Content revision data:
= = = =
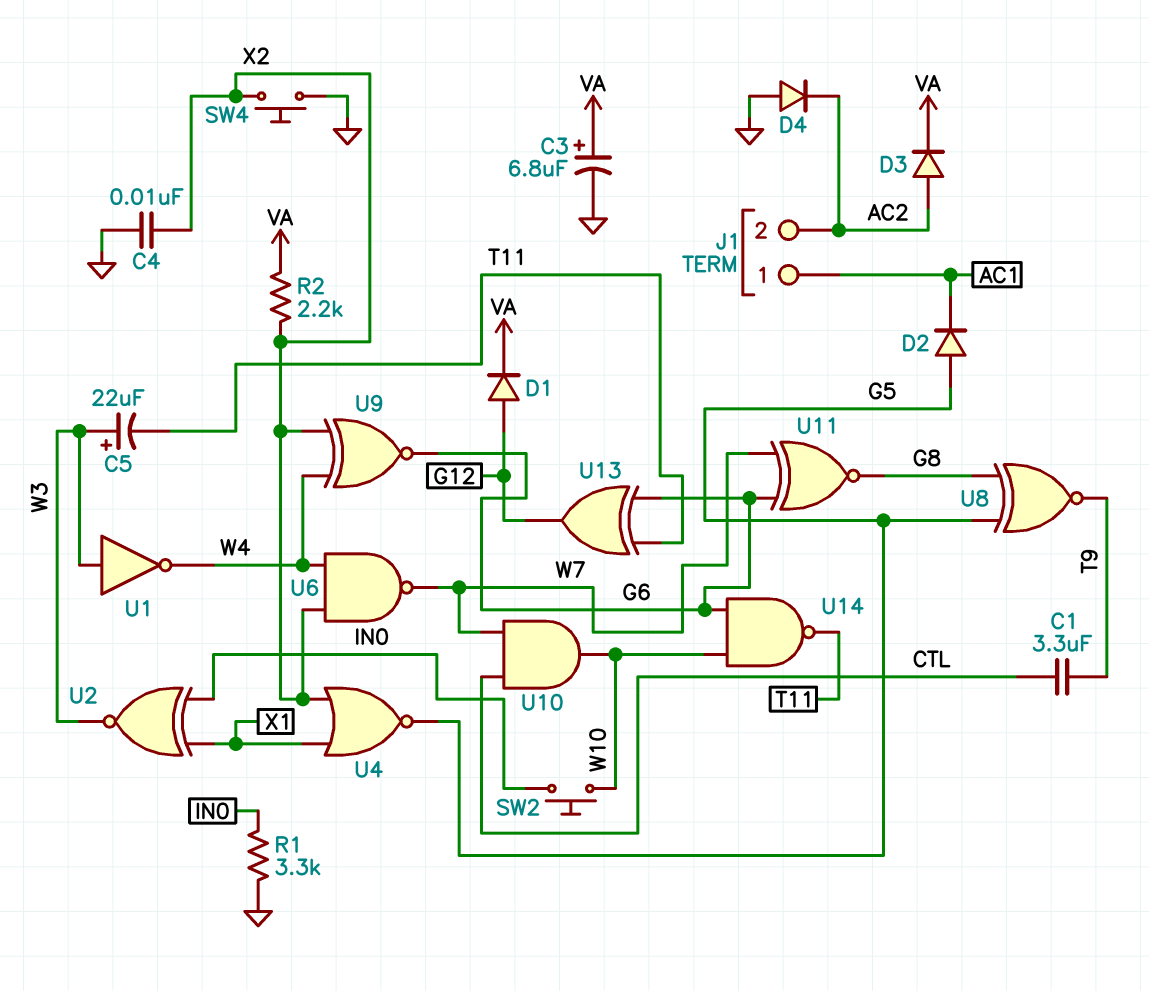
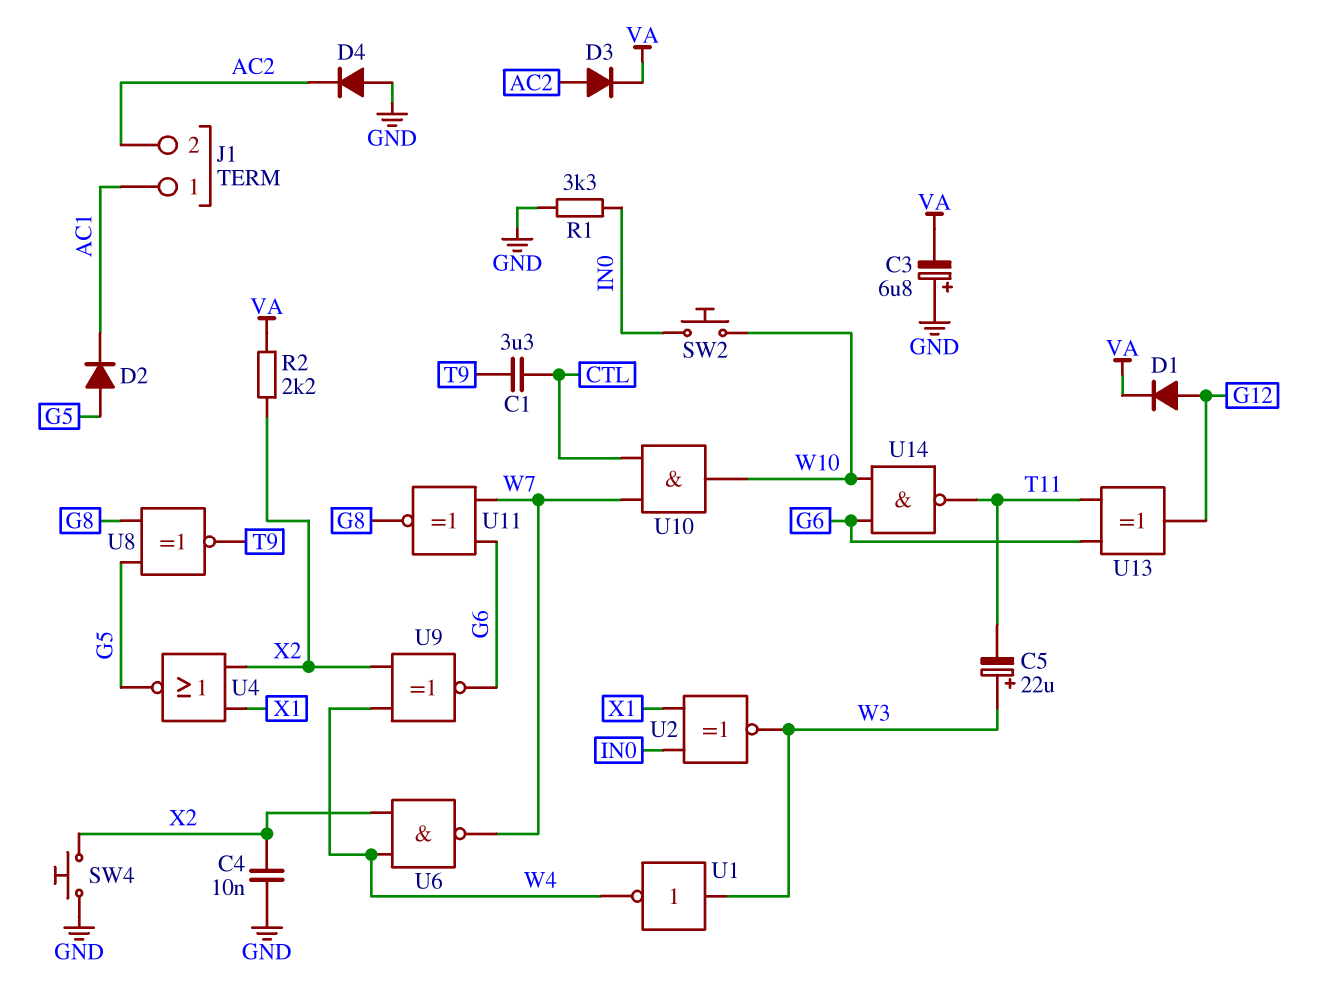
C3: 6.8uF (plus VA, minus GND) -> 6.8uF (plus GND, minus VA)

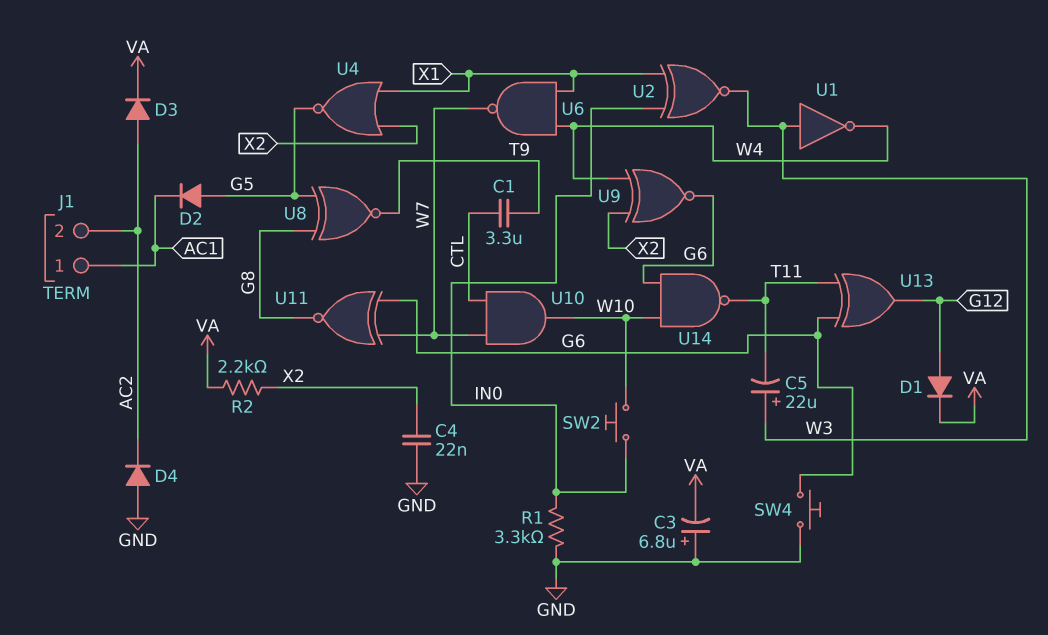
C4: 10nF (GND, X2) -> 22nF (GND, X2)
SW4: button (GND, X2) -> button (G6, GND)
U6: NAND (in W4, in X2, out W7) -> NAND (in W4, in X1, out W7)

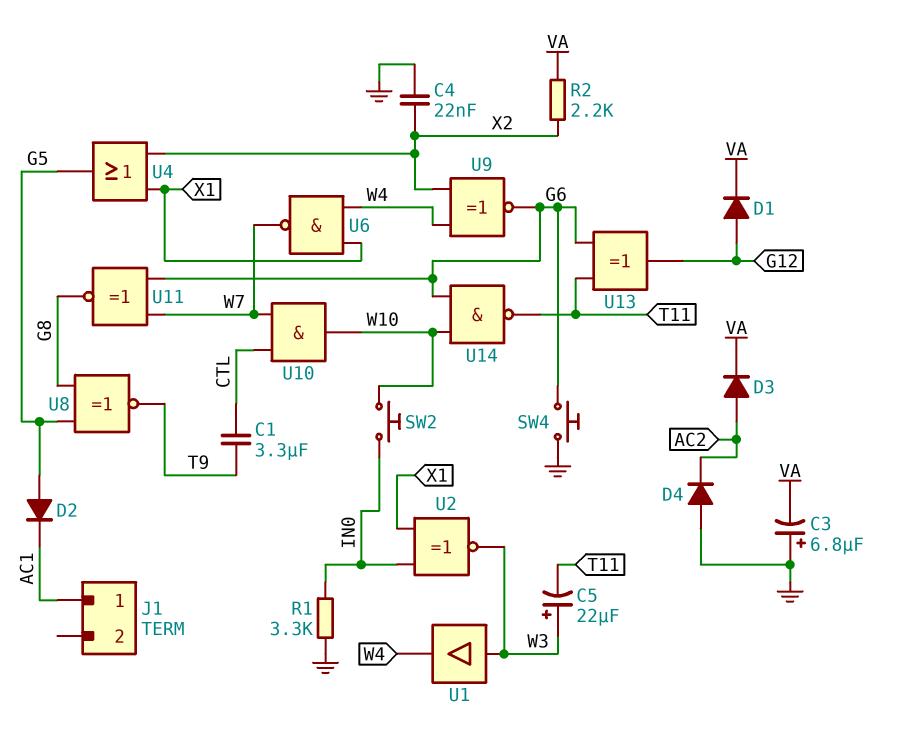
J1 pin 2: AC2 -> none
U1: NOT (in W3, out W4) -> buffer (in W3, out W4)
U4: NOR (in X1, in X2, out G5) -> OR (in X1, in X2, out G5)

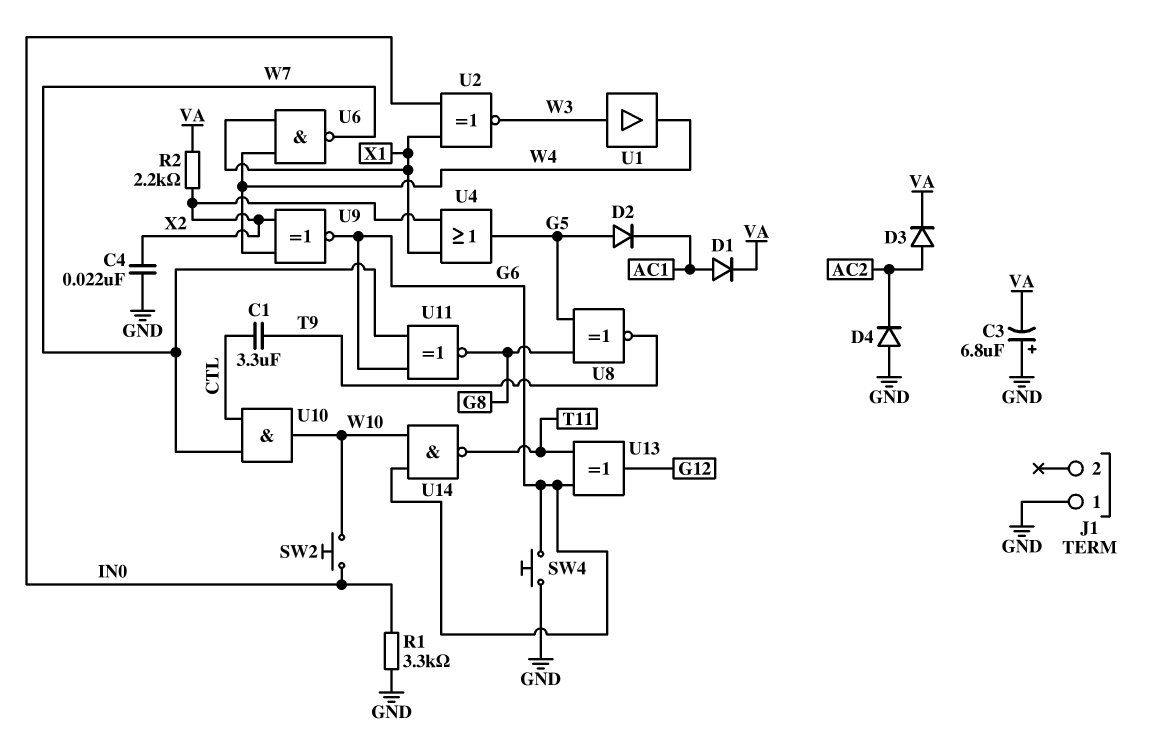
C5: 22uF (plus W3, minus T11) -> none
D1: diode (A G12, K VA) -> diode (A AC1, K VA)
J1 pin 1: AC1 -> GND

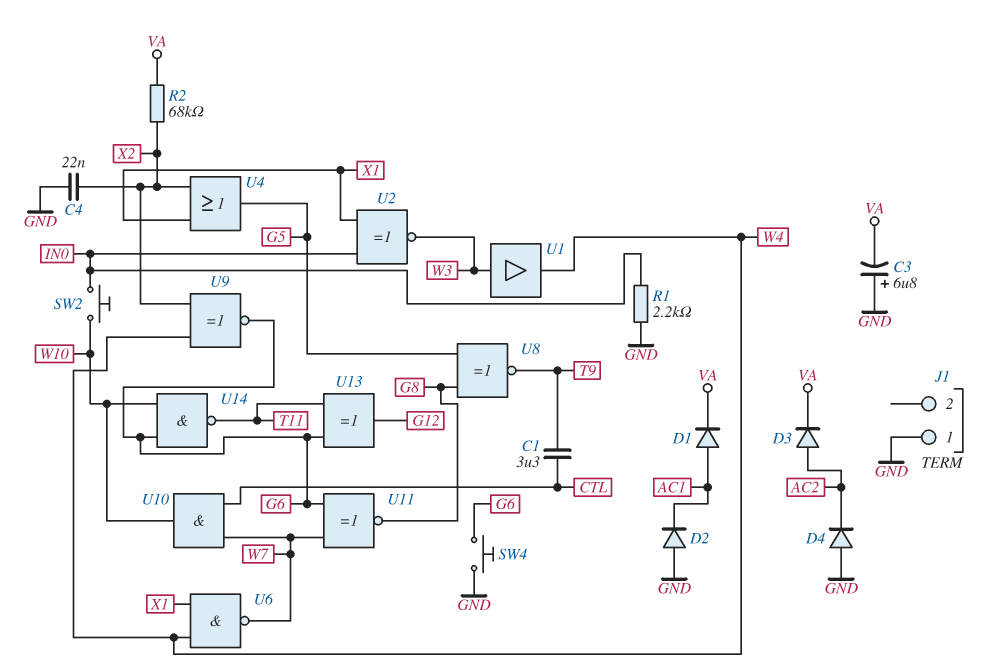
D2: diode (A G5, K AC1) -> diode (A GND, K AC1)
R1: 3.3k (GND, IN0) -> 2.2k (GND, IN0)
R2: 2.2k (VA, X2) -> 68k (VA, X2)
= = = =
# What you will do
Hand over the entries again, exactly as written and without the pictures.

# Answer box
C3: 6.8uF (plus VA, minus GND) -> 6.8uF (plus GND, minus VA)

C4: 10nF (GND, X2) -> 22nF (GND, X2)
SW4: button (GND, X2) -> button (G6, GND)
U6: NAND (in W4, in X2, out W7) -> NAND (in W4, in X1, out W7)

J1 pin 2: AC2 -> none
U1: NOT (in W3, out W4) -> buffer (in W3, out W4)
U4: NOR (in X1, in X2, out G5) -> OR (in X1, in X2, out G5)

C5: 22uF (plus W3, minus T11) -> none
D1: diode (A G12, K VA) -> diode (A AC1, K VA)
J1 pin 1: AC1 -> GND

D2: diode (A G5, K AC1) -> diode (A GND, K AC1)
R1: 3.3k (GND, IN0) -> 2.2k (GND, IN0)
R2: 2.2k (VA, X2) -> 68k (VA, X2)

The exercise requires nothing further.